Pictures aside, output each record exactly.
+ + + + +
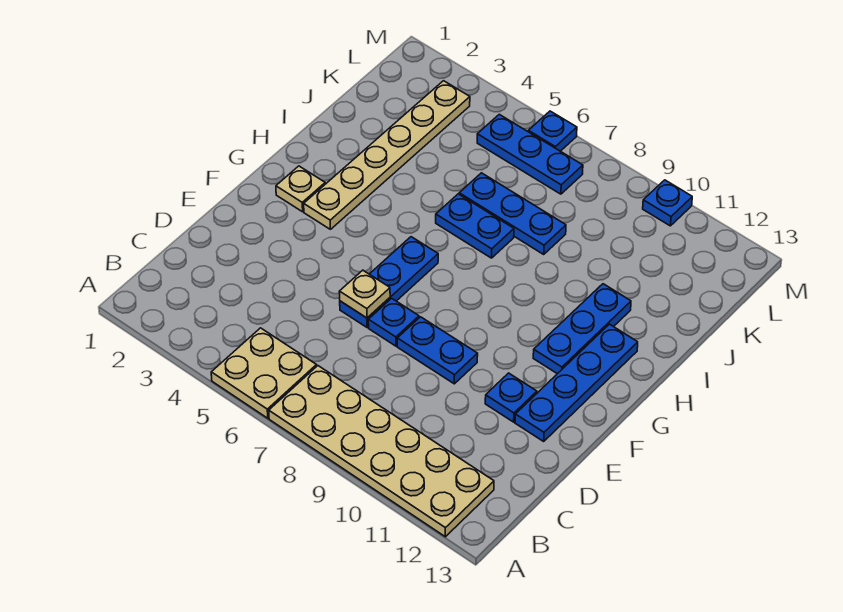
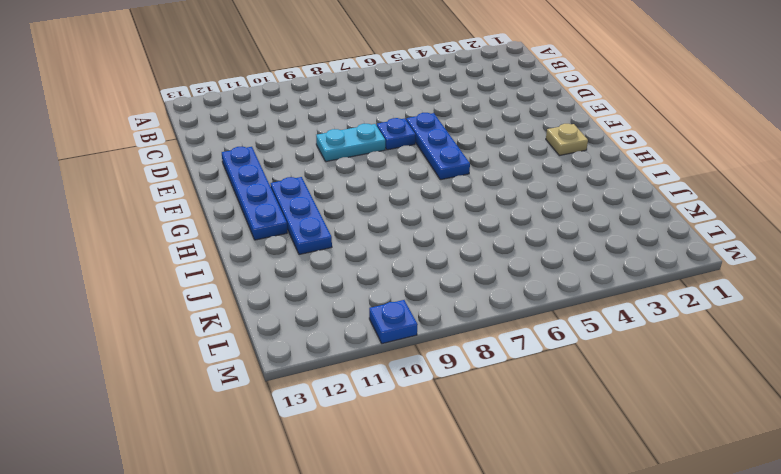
cyan plate E8:E9 level 1 -> blue plate E8:E9 level 1
none -> tan plate A5:B6 level 1
none -> tan plate A7:B12 level 1
none -> blue plate E11 level 1

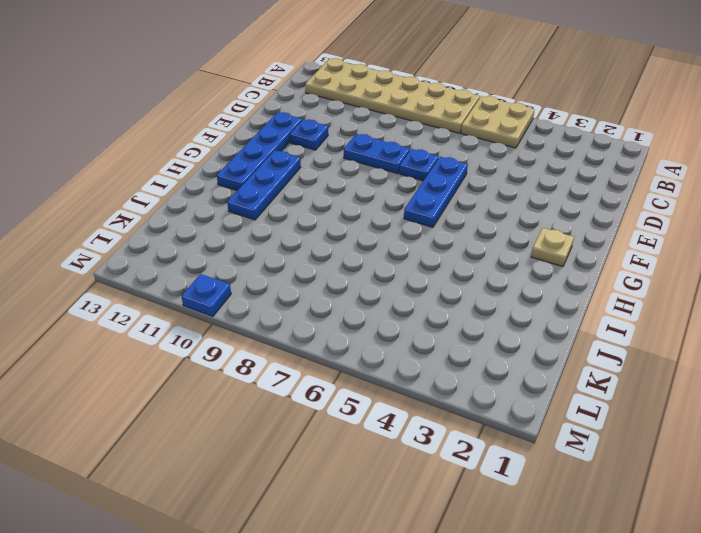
none -> tan plate G3:L3 level 1
none -> blue plate I6:I7 level 1
none -> blue plate J6:J8 level 1

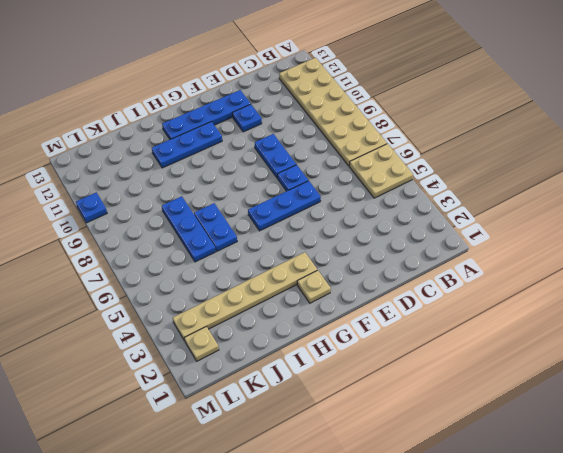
tan plate L2 level 1 -> tan plate E6 level 2
none -> blue plate L5:L7 level 1
none -> blue plate M6 level 1

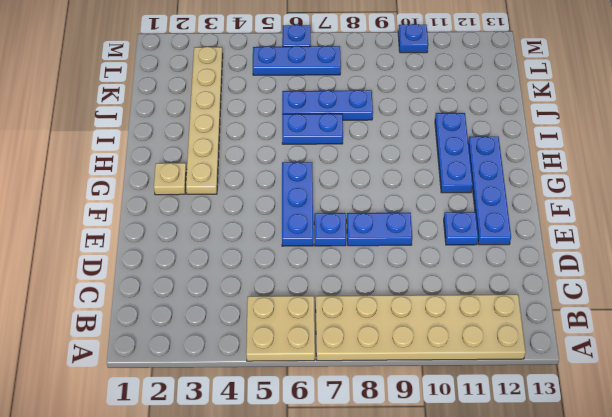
none -> tan plate E6 level 2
+ + + + +
§ **ANSWER FOR THIS EXERCISE**
cyan plate E8:E9 level 1 -> blue plate E8:E9 level 1
none -> tan plate A5:B6 level 1
none -> tan plate A7:B12 level 1
none -> blue plate E11 level 1

none -> tan plate G3:L3 level 1
none -> blue plate I6:I7 level 1
none -> blue plate J6:J8 level 1

tan plate L2 level 1 -> tan plate E6 level 2
none -> blue plate L5:L7 level 1
none -> blue plate M6 level 1

none -> tan plate E6 level 2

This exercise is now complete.